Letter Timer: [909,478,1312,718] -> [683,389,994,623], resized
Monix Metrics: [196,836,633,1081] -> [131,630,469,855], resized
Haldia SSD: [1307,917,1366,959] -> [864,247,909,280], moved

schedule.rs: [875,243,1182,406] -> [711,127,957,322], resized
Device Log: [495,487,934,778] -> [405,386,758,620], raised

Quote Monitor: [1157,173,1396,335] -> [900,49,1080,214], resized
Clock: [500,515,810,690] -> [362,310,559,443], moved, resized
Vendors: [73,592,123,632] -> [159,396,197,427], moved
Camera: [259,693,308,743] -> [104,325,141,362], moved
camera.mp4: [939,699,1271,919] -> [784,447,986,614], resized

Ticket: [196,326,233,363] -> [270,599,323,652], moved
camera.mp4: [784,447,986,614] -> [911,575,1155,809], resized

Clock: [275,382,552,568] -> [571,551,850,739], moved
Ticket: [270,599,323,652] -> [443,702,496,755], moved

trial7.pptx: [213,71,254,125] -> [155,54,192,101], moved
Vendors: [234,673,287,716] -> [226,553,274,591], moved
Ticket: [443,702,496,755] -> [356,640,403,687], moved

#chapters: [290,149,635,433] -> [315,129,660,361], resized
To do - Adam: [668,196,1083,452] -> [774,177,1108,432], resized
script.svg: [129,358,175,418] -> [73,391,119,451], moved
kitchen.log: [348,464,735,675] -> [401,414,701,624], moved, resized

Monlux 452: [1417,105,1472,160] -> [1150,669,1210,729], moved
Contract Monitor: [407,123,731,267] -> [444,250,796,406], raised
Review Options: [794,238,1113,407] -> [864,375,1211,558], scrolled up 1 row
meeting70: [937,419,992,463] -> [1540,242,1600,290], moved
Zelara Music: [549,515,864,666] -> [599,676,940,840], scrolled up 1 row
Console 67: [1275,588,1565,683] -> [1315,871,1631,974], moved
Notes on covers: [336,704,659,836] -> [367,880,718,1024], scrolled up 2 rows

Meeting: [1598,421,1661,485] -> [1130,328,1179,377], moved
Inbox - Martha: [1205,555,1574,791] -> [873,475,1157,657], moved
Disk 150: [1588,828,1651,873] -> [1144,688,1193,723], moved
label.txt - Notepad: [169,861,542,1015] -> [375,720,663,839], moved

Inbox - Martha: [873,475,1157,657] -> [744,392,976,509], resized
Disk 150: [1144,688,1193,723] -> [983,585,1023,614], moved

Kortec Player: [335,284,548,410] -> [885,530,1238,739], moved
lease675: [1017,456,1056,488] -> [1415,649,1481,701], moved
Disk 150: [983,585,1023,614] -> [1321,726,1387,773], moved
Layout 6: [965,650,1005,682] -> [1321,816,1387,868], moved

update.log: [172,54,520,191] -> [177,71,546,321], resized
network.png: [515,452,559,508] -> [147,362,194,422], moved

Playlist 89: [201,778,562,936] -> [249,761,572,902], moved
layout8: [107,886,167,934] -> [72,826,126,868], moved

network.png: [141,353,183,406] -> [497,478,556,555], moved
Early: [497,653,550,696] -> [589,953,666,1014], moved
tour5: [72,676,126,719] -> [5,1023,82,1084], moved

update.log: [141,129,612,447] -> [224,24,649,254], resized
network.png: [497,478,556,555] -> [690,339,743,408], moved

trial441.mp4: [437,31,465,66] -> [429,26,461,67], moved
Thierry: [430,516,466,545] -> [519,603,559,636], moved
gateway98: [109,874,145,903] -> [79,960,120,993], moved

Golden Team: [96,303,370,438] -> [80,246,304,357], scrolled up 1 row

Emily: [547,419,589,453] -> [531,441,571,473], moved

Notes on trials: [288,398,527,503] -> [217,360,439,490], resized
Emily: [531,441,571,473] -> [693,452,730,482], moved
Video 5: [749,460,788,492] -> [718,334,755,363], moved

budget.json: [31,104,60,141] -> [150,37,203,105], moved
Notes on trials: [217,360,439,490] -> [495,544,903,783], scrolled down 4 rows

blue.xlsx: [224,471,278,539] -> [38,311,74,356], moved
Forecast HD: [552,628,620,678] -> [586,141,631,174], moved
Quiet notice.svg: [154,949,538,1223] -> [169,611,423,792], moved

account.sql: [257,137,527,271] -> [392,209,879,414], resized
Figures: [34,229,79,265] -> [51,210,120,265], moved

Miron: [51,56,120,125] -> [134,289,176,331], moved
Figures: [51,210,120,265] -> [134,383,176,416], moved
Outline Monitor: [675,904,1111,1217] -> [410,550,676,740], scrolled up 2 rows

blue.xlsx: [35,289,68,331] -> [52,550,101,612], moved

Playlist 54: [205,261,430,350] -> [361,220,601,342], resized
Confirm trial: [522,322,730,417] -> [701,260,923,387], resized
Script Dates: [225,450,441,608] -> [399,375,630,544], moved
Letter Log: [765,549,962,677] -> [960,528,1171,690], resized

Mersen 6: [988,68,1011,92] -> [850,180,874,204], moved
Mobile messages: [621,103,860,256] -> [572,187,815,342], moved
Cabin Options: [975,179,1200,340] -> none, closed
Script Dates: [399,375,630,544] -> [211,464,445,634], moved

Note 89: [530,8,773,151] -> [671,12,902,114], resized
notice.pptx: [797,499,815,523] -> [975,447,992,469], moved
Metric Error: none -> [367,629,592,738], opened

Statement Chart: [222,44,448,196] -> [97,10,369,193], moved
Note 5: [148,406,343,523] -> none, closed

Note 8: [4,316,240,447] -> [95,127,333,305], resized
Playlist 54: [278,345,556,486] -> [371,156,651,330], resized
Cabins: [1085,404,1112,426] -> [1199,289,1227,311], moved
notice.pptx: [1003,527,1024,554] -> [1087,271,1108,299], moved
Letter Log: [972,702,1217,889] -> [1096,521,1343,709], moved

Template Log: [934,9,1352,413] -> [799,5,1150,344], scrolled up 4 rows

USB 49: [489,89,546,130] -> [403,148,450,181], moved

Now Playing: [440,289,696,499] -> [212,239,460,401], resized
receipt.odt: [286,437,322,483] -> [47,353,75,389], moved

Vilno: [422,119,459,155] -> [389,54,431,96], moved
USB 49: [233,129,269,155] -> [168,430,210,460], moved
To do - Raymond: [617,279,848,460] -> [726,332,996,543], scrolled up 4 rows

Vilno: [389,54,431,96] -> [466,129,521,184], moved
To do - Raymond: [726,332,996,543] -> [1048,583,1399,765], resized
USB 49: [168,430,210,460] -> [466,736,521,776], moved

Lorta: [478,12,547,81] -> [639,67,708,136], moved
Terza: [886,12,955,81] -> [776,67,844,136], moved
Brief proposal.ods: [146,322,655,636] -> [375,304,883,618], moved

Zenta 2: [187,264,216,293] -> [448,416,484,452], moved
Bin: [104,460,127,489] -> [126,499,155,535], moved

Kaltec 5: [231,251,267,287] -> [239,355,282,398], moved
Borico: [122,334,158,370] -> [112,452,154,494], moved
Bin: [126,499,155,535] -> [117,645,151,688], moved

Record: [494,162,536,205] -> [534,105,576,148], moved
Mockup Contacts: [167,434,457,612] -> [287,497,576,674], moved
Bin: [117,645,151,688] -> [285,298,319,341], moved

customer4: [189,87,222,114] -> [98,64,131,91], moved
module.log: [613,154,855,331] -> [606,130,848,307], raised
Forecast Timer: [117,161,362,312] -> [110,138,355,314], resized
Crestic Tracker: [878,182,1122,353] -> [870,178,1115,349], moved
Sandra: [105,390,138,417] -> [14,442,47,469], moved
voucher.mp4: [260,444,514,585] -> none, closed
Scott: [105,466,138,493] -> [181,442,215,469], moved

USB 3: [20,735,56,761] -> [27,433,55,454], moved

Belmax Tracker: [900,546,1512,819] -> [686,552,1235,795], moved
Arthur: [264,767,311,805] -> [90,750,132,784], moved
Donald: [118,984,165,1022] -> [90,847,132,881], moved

# # #

> **Exercise requirements**
From the material above, retype precisely the lines between the line holding "Cabin Options: [975,179,1200,340]" and the line holding "Cabins: [1085,404,1112,426] ->", inclusive, and nothing beyond them.

> **Task output**
Cabin Options: [975,179,1200,340] -> none, closed
Script Dates: [399,375,630,544] -> [211,464,445,634], moved

Note 89: [530,8,773,151] -> [671,12,902,114], resized
notice.pptx: [797,499,815,523] -> [975,447,992,469], moved
Metric Error: none -> [367,629,592,738], opened

Statement Chart: [222,44,448,196] -> [97,10,369,193], moved
Note 5: [148,406,343,523] -> none, closed

Note 8: [4,316,240,447] -> [95,127,333,305], resized
Playlist 54: [278,345,556,486] -> [371,156,651,330], resized
Cabins: [1085,404,1112,426] -> [1199,289,1227,311], moved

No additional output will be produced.